Given data Block Start
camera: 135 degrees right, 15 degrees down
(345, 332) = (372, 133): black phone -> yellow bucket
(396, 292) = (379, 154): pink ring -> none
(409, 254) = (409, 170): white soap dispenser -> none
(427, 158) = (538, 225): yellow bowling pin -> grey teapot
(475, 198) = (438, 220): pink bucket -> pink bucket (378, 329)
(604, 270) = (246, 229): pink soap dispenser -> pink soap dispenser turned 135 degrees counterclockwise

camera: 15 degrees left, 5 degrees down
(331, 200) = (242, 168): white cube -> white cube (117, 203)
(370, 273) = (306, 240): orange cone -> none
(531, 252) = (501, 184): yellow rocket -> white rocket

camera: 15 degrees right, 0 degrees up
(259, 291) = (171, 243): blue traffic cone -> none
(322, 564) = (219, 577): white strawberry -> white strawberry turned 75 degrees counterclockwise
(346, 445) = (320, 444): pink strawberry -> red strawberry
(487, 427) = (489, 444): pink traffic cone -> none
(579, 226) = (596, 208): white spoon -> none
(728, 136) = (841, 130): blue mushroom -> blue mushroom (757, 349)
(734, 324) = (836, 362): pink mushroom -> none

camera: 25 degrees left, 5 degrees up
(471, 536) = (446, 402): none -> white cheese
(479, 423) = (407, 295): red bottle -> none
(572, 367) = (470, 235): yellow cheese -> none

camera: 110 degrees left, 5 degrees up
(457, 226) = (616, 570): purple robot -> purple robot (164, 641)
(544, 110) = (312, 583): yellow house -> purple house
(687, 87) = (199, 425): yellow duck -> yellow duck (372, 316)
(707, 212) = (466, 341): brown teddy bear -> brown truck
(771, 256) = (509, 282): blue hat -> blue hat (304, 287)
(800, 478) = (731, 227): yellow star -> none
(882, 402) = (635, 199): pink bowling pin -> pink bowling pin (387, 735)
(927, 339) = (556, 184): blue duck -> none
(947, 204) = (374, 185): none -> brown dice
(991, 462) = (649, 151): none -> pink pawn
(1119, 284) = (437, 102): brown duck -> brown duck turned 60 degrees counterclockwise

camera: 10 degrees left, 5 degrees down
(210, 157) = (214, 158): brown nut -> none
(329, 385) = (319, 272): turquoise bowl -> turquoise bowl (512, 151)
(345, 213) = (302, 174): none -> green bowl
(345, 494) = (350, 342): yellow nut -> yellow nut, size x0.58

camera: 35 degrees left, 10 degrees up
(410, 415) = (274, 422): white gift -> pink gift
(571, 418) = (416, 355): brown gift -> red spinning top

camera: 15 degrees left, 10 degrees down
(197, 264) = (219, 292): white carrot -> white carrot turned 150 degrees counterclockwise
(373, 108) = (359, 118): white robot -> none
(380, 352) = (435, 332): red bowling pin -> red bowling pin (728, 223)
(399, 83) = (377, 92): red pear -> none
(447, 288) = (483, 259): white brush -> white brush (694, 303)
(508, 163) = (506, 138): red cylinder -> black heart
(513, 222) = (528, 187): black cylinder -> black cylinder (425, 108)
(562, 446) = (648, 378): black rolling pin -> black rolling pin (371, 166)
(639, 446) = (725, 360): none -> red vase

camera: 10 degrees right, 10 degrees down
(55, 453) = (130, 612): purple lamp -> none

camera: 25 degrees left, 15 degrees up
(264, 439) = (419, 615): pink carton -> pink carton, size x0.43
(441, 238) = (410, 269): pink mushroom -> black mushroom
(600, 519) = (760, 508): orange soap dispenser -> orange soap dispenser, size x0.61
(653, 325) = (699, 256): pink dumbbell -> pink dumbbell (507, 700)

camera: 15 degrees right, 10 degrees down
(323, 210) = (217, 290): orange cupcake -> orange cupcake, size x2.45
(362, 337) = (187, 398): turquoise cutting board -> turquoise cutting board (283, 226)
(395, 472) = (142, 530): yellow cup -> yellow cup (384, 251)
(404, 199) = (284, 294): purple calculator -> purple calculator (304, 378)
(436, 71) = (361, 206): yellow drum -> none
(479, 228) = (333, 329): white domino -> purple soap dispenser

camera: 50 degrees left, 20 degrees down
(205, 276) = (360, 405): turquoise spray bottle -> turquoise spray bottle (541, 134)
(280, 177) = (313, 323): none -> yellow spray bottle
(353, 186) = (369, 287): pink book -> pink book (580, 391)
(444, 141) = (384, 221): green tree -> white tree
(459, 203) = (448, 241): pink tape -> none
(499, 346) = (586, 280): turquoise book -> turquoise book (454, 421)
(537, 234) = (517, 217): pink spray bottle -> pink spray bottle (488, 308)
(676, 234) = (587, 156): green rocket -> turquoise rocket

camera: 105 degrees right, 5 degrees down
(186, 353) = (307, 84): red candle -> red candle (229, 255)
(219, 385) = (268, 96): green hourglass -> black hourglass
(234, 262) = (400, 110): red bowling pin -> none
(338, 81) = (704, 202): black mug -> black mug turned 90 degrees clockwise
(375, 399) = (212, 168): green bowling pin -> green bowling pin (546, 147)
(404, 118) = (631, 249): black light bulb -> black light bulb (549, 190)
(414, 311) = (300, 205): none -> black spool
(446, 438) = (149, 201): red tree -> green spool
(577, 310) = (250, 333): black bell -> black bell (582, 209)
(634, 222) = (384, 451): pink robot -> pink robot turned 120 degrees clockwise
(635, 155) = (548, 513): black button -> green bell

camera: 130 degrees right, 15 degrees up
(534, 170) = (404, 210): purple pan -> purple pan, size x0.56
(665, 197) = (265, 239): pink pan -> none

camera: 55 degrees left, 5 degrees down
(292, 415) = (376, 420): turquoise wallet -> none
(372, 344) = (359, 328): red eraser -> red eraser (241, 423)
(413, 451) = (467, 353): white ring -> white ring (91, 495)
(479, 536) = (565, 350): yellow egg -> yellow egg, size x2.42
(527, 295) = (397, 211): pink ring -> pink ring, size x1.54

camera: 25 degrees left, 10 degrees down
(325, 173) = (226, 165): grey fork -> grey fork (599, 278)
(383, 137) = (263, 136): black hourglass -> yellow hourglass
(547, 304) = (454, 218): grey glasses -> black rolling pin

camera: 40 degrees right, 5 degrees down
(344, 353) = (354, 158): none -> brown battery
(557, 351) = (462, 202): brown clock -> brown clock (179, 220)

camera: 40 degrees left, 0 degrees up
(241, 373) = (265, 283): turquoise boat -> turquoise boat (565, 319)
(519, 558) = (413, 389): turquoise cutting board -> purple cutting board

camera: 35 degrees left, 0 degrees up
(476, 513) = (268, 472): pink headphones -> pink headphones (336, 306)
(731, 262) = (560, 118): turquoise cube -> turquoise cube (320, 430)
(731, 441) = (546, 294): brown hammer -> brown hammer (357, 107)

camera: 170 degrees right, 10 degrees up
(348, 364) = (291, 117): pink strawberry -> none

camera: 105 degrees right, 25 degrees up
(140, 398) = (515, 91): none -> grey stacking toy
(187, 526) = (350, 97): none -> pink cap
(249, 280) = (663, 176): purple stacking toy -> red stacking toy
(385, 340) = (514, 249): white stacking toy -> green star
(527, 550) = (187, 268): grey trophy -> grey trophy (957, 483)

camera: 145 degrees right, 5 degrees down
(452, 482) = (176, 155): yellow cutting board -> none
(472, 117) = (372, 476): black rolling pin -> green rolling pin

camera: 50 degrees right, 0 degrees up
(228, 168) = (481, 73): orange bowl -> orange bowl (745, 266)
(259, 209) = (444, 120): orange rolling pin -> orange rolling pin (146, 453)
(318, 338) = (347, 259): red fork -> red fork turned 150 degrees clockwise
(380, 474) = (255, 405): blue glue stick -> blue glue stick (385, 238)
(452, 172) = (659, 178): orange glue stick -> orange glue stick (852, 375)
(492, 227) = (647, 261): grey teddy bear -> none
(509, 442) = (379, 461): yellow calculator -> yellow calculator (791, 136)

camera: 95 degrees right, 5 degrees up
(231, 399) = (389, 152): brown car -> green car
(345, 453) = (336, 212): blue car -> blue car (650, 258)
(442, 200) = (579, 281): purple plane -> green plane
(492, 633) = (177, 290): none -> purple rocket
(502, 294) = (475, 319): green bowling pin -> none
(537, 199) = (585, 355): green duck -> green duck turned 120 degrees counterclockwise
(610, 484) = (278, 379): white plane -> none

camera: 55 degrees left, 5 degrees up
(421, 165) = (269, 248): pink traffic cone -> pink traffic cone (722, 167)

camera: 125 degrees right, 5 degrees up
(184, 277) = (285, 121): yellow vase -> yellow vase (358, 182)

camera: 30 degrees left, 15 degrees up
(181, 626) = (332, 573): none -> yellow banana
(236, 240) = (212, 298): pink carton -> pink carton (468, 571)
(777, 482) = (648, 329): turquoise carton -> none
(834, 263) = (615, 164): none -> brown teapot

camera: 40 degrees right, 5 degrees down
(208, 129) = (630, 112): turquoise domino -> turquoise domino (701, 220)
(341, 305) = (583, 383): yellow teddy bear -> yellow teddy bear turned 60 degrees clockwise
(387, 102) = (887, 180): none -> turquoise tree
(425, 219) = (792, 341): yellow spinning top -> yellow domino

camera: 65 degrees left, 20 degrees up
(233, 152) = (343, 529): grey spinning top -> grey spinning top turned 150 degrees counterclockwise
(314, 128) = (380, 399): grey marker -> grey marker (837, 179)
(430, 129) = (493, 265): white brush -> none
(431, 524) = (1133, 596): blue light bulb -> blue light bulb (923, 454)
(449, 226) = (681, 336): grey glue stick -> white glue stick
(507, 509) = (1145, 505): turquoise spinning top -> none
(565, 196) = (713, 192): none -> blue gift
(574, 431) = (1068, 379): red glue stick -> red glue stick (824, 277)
Given data Block End
▸ **Work to complete**: Every line containing the string "bottle" should be pulled from the listing and copied.

▸ **Answer box**:
(479, 423) = (407, 295): red bottle -> none
(205, 276) = (360, 405): turquoise spray bottle -> turquoise spray bottle (541, 134)
(280, 177) = (313, 323): none -> yellow spray bottle
(537, 234) = (517, 217): pink spray bottle -> pink spray bottle (488, 308)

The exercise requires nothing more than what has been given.